* Aim of the task:
Below are some entries; reproduce them exactly and leave every picture out.

* Records for the exercise:

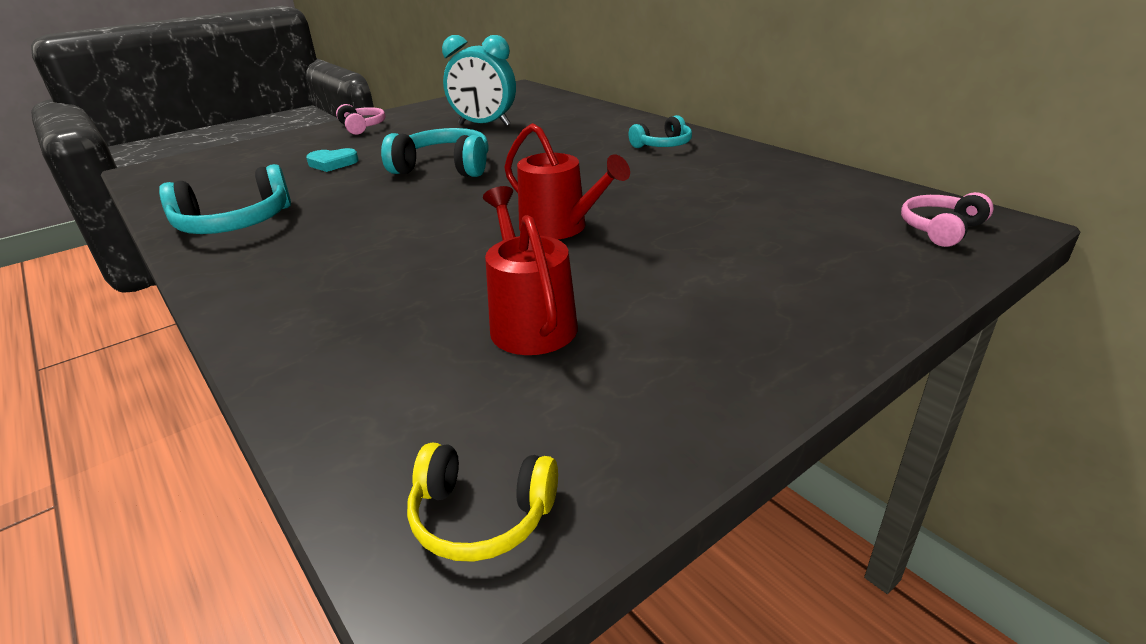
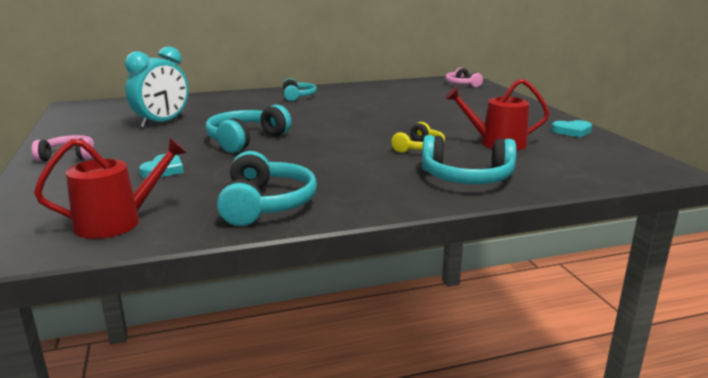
camera: 70 degrees left, 10 degrees down
(334, 320) = (466, 178): none -> turquoise headphones
(481, 516) = (632, 162): yellow headphones -> yellow headphones (419, 148)
(559, 228) = (394, 127): red watering can -> red watering can (117, 222)
(686, 404) = (572, 131): none -> turquoise heart

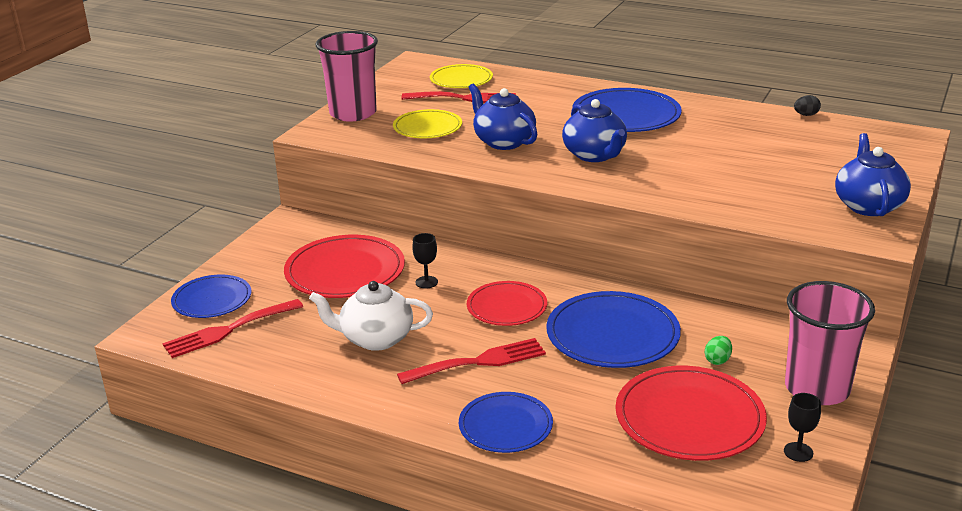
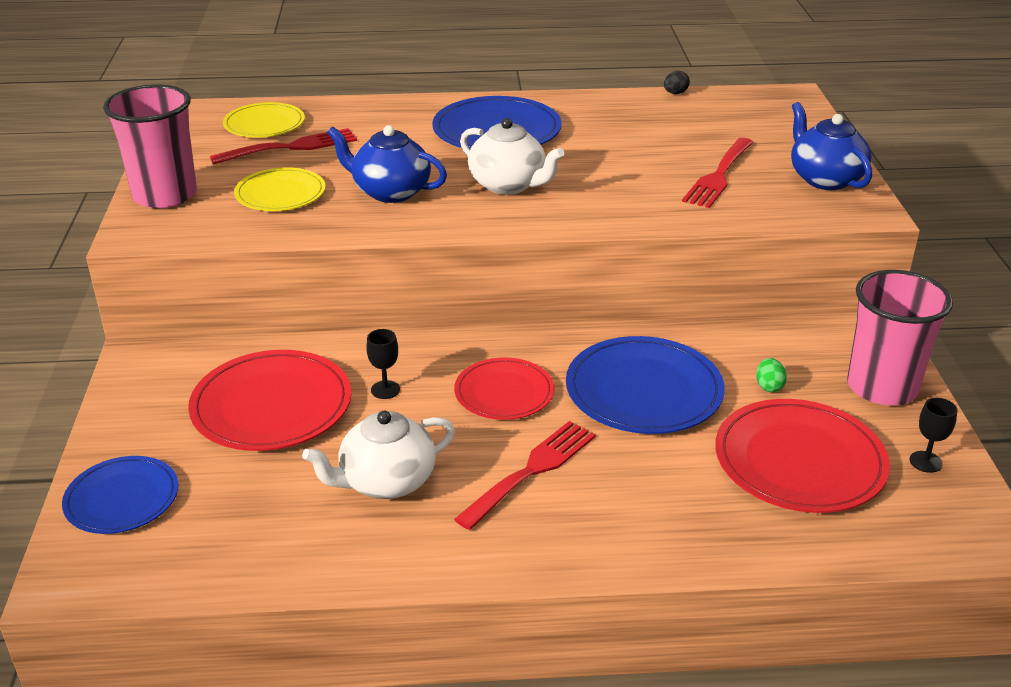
camera: 30 degrees left, 5 degrees up
(228, 330) = (182, 534): red fork -> red fork (719, 176)
(505, 426) = (628, 539): blue plate -> none
(595, 155) = (508, 185): blue teapot -> white teapot

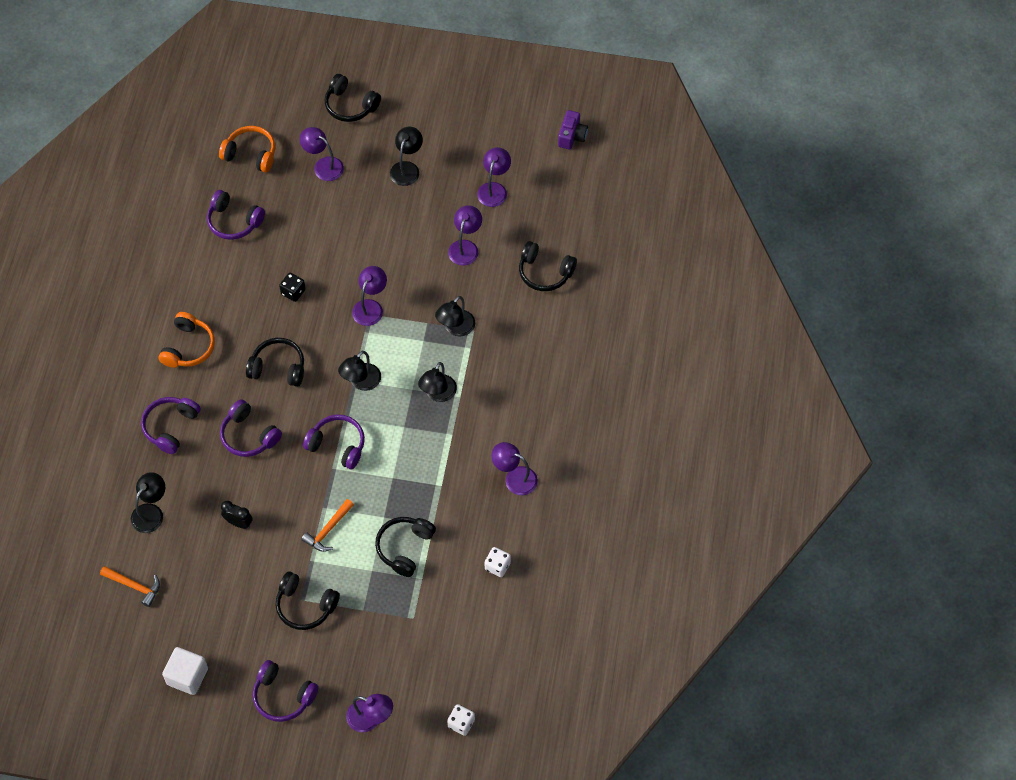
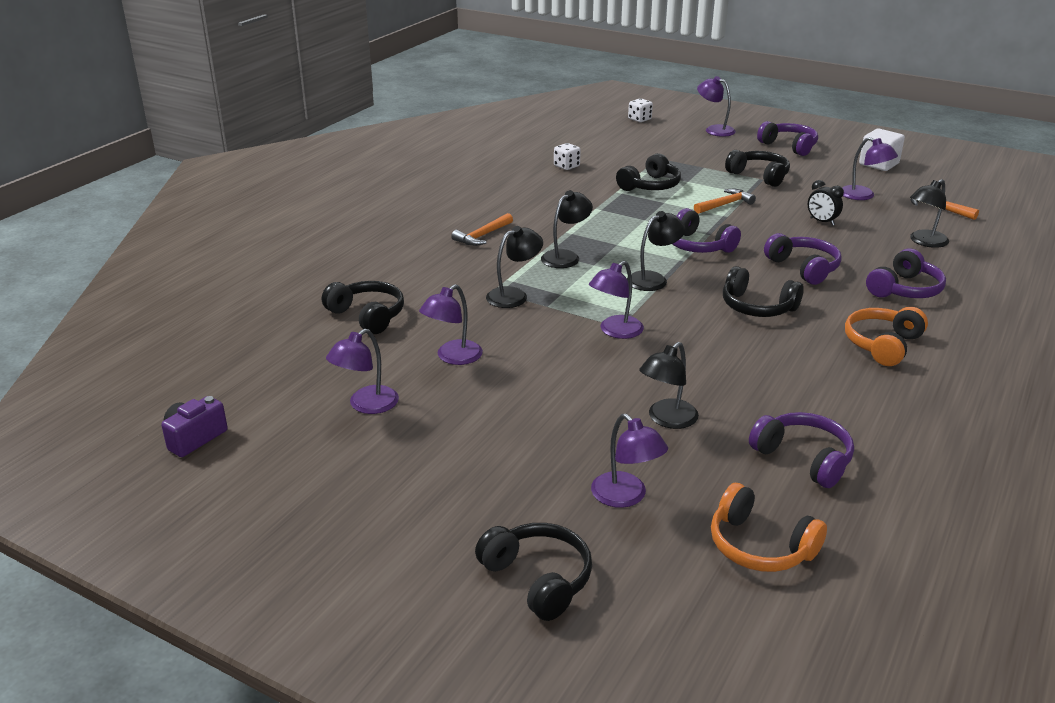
camera: 160 degrees left, 30 degrees down
(293, 292) = (720, 365): black dice -> none
(407, 168) = (484, 460): black lamp -> black lamp (667, 419)
(514, 478) = (517, 200): purple lamp -> purple lamp (863, 196)
(517, 405) = (482, 236): none -> orange hammer

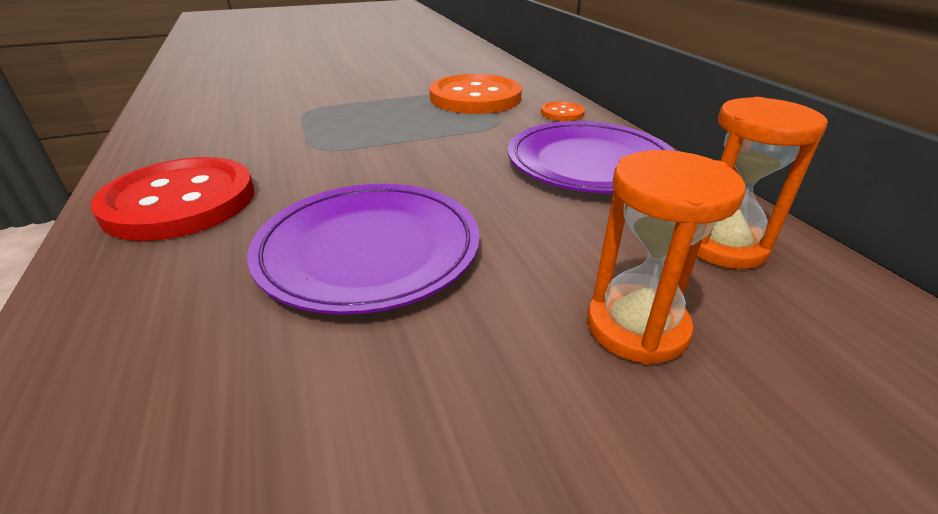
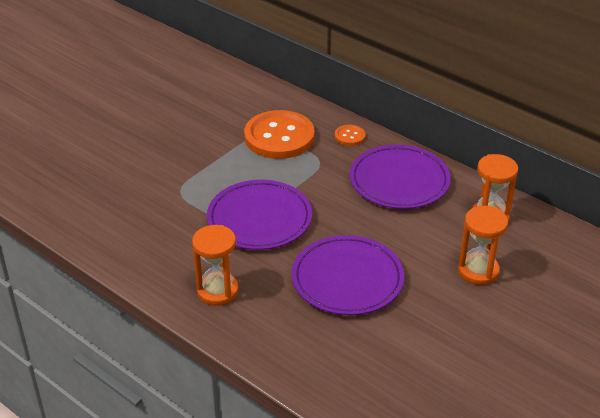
camera: 30 degrees left, 5 degrees up
(180, 202) = (217, 291): red button -> orange hourglass
(351, 150) = (259, 219): none -> purple plate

* Written solution:
camera: 70 degrees left, 10 degrees down
(334, 320) = (466, 178): none -> turquoise headphones
(481, 516) = (632, 162): yellow headphones -> yellow headphones (419, 148)
(559, 228) = (394, 127): red watering can -> red watering can (117, 222)
(686, 404) = (572, 131): none -> turquoise heart

camera: 30 degrees left, 5 degrees up
(228, 330) = (182, 534): red fork -> red fork (719, 176)
(505, 426) = (628, 539): blue plate -> none
(595, 155) = (508, 185): blue teapot -> white teapot

camera: 160 degrees left, 30 degrees down
(293, 292) = (720, 365): black dice -> none
(407, 168) = (484, 460): black lamp -> black lamp (667, 419)
(514, 478) = (517, 200): purple lamp -> purple lamp (863, 196)
(517, 405) = (482, 236): none -> orange hammer

camera: 30 degrees left, 5 degrees up
(180, 202) = (217, 291): red button -> orange hourglass
(351, 150) = (259, 219): none -> purple plate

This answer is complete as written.